Image comparison data
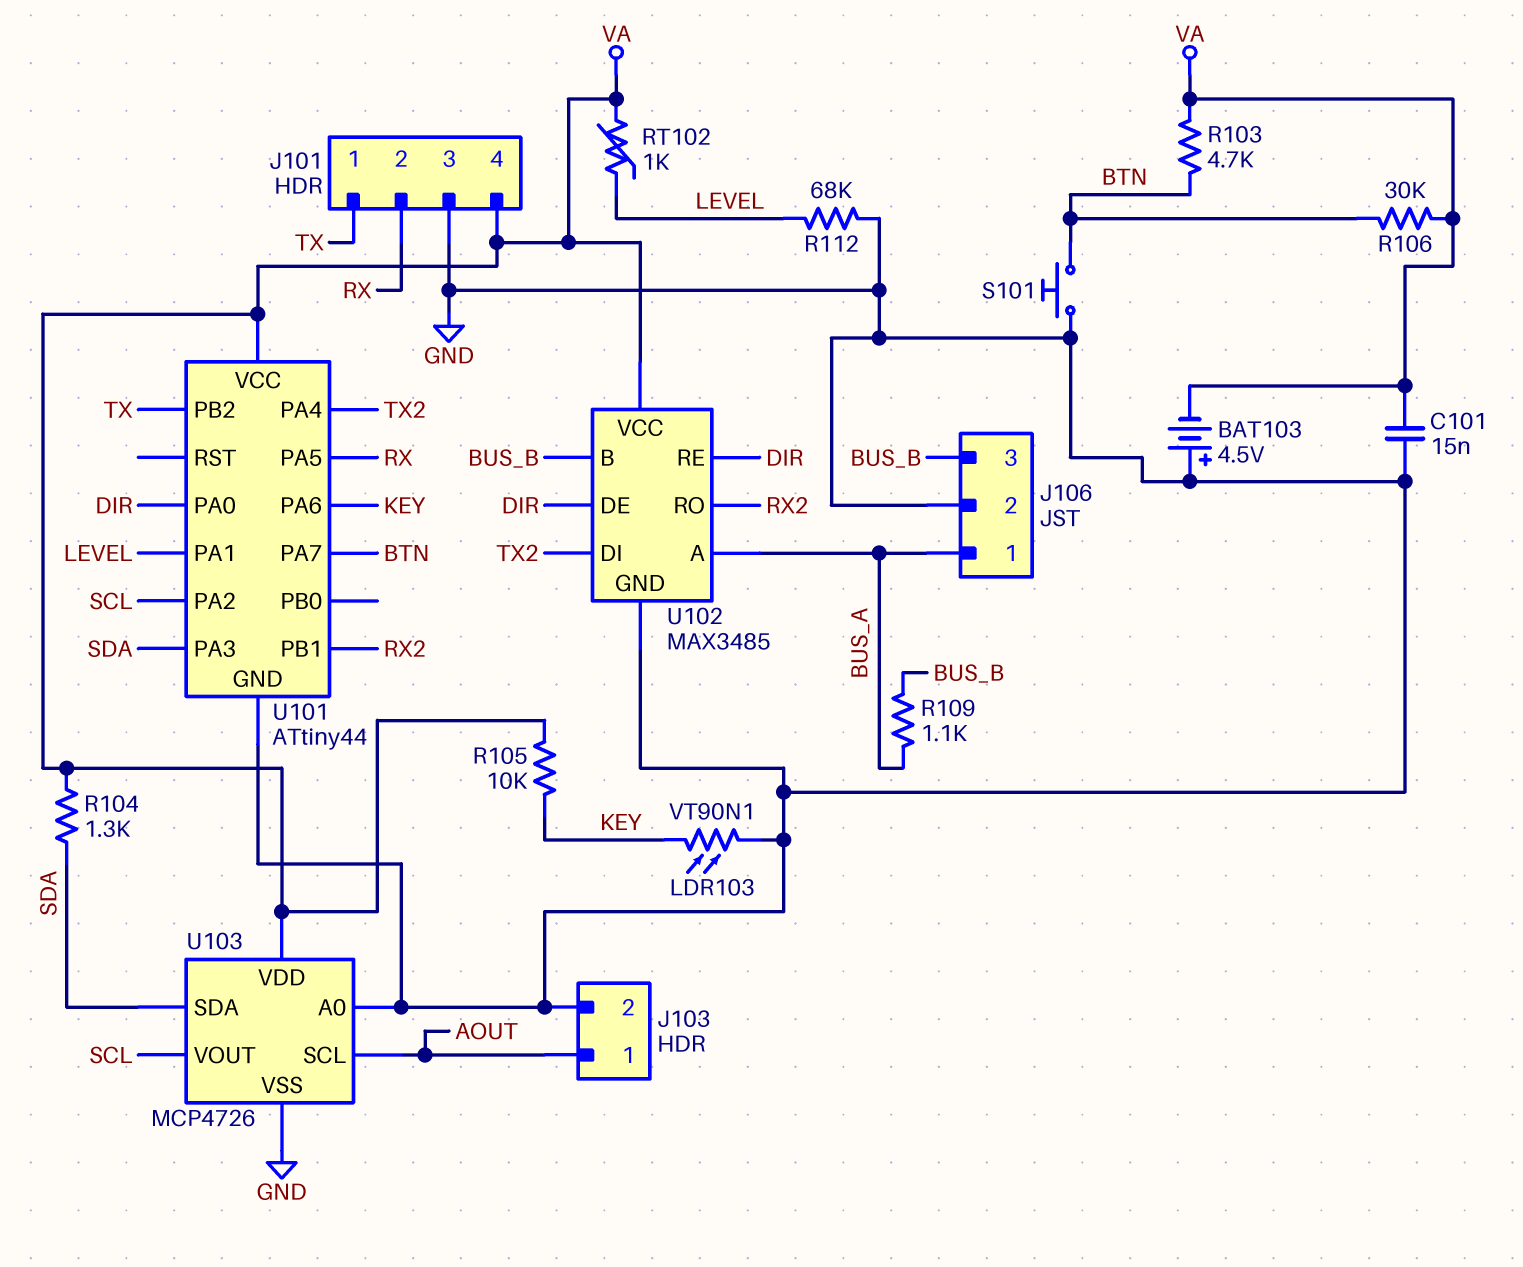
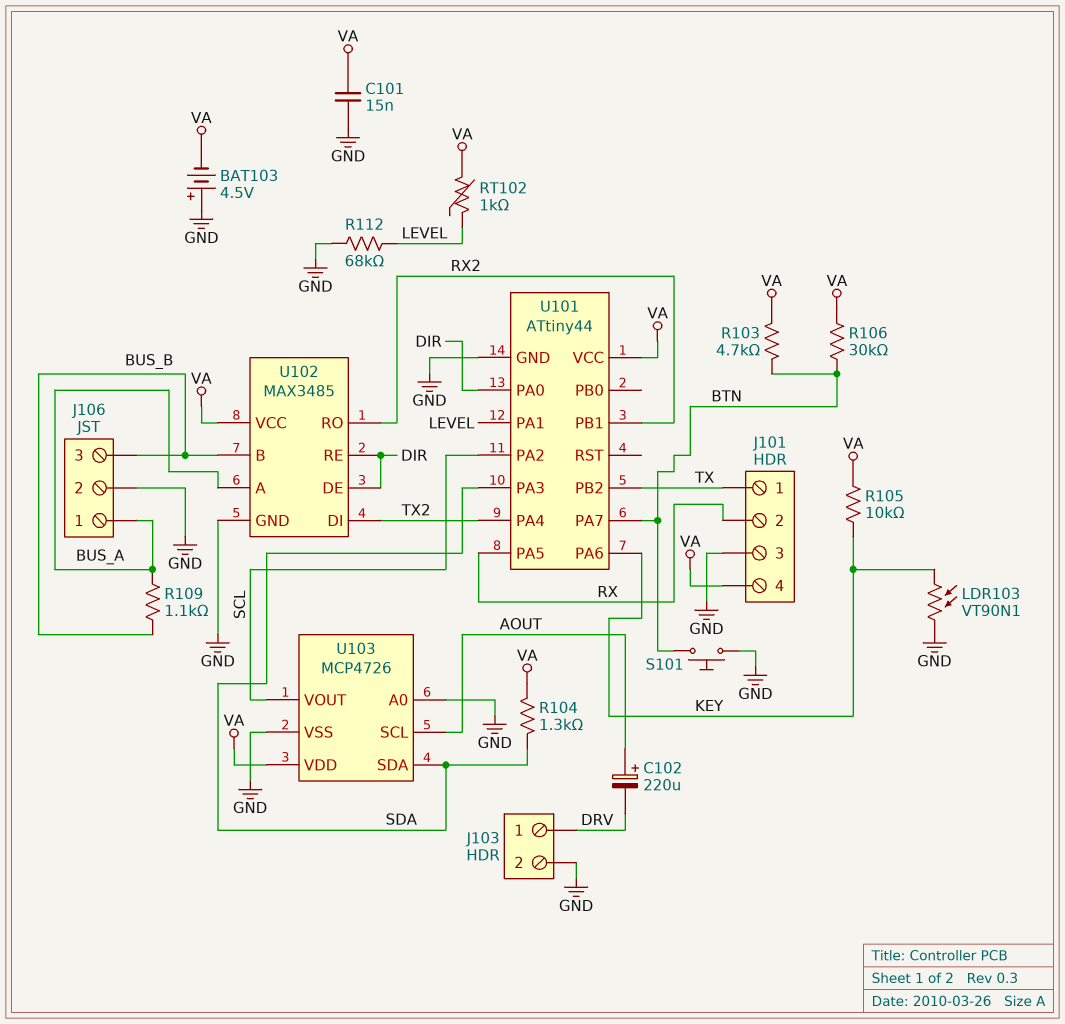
C102: none -> 220uF (plus AOUT, minus DRV)
J103 pin 1: AOUT -> DRV

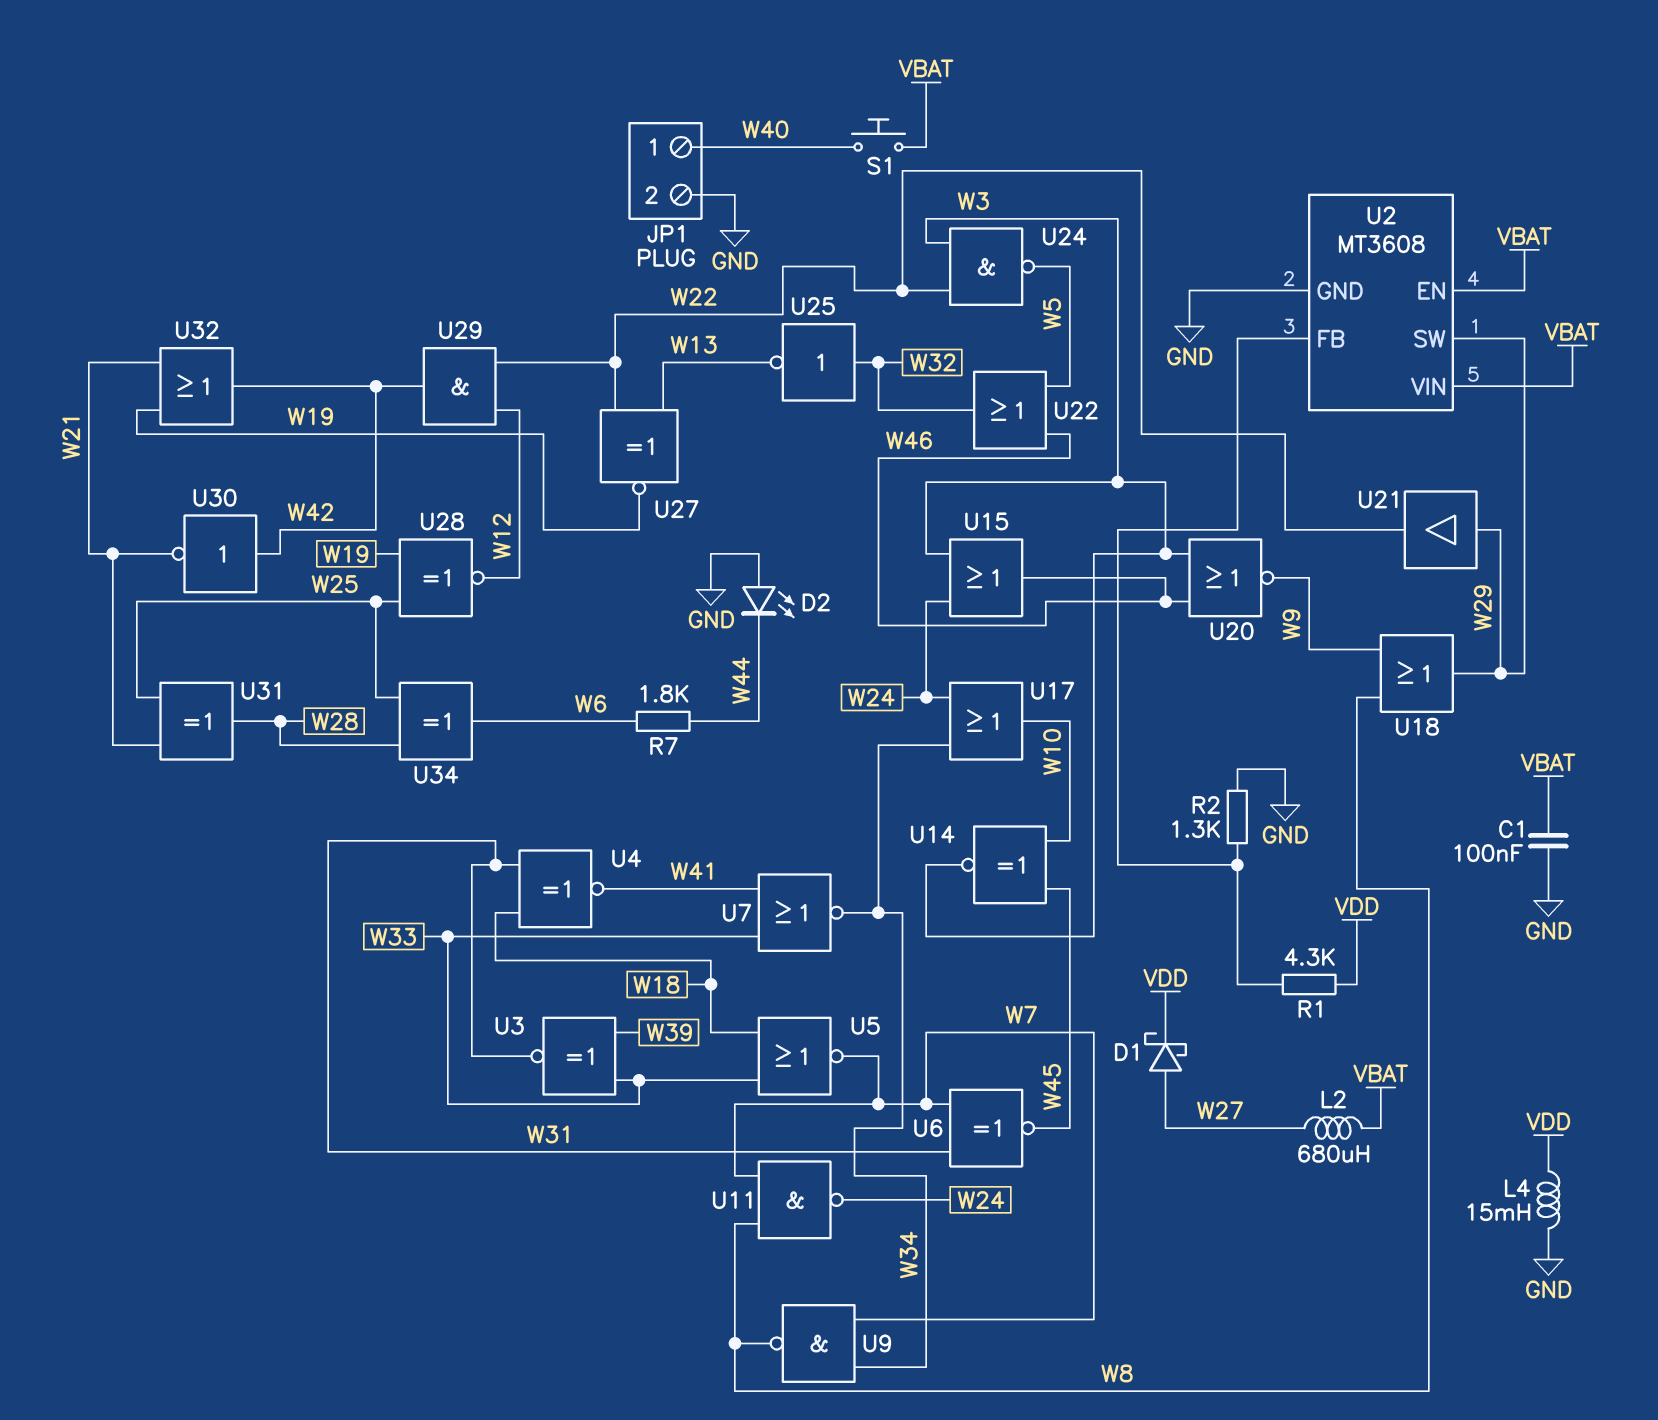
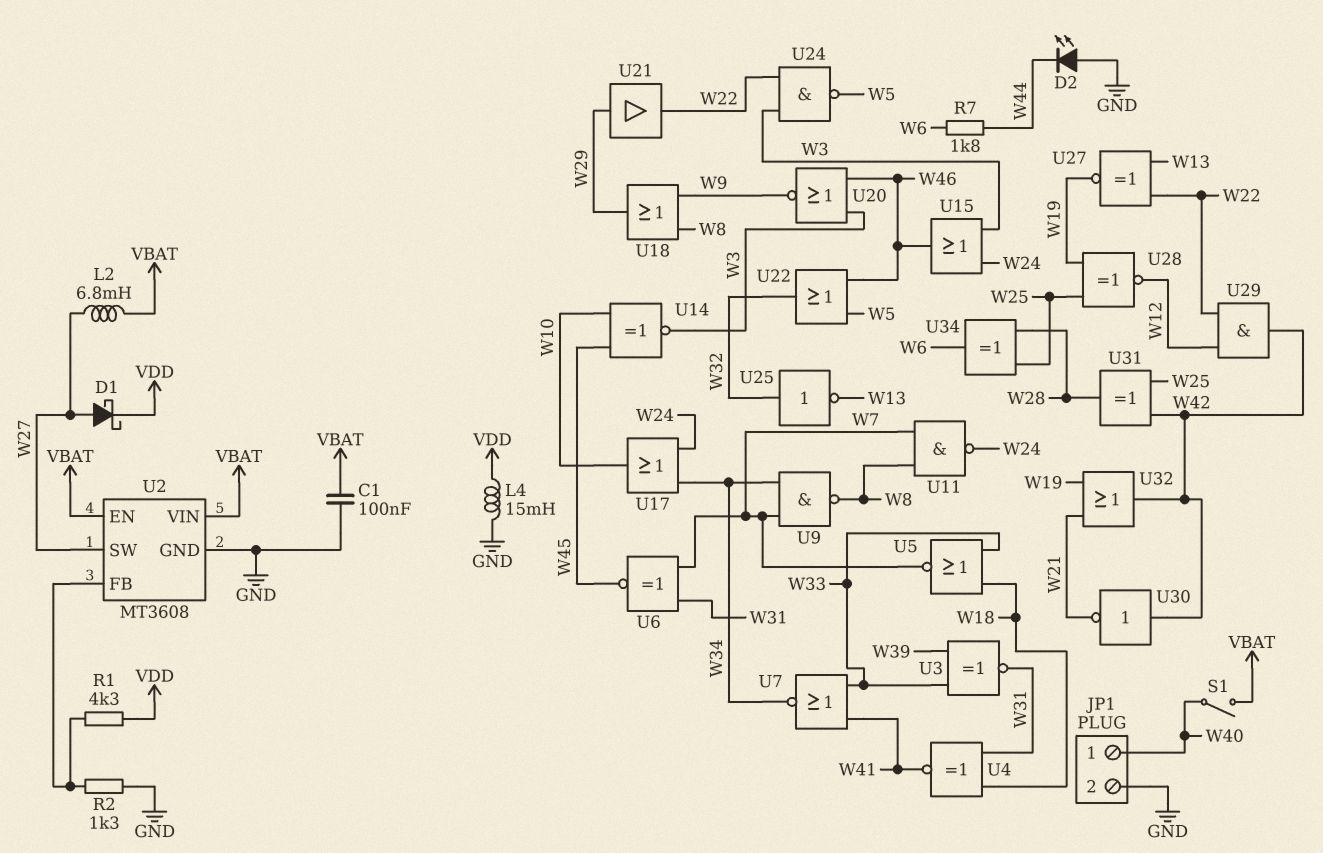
L2: 680uH (VBAT, W27) -> 6.8mH (VBAT, W27)
S1: button (VBAT, W40) -> switch (VBAT, W40)
U2 pin SW: W29 -> W27
U31: XOR (in W21, in W25, out W28) -> XOR (in W25, in W42, out W28)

Exercise requirements: Pictures stay out; the data above is to be returned exactly.

Written reply:
C102: none -> 220uF (plus AOUT, minus DRV)
J103 pin 1: AOUT -> DRV

L2: 680uH (VBAT, W27) -> 6.8mH (VBAT, W27)
S1: button (VBAT, W40) -> switch (VBAT, W40)
U2 pin SW: W29 -> W27
U31: XOR (in W21, in W25, out W28) -> XOR (in W25, in W42, out W28)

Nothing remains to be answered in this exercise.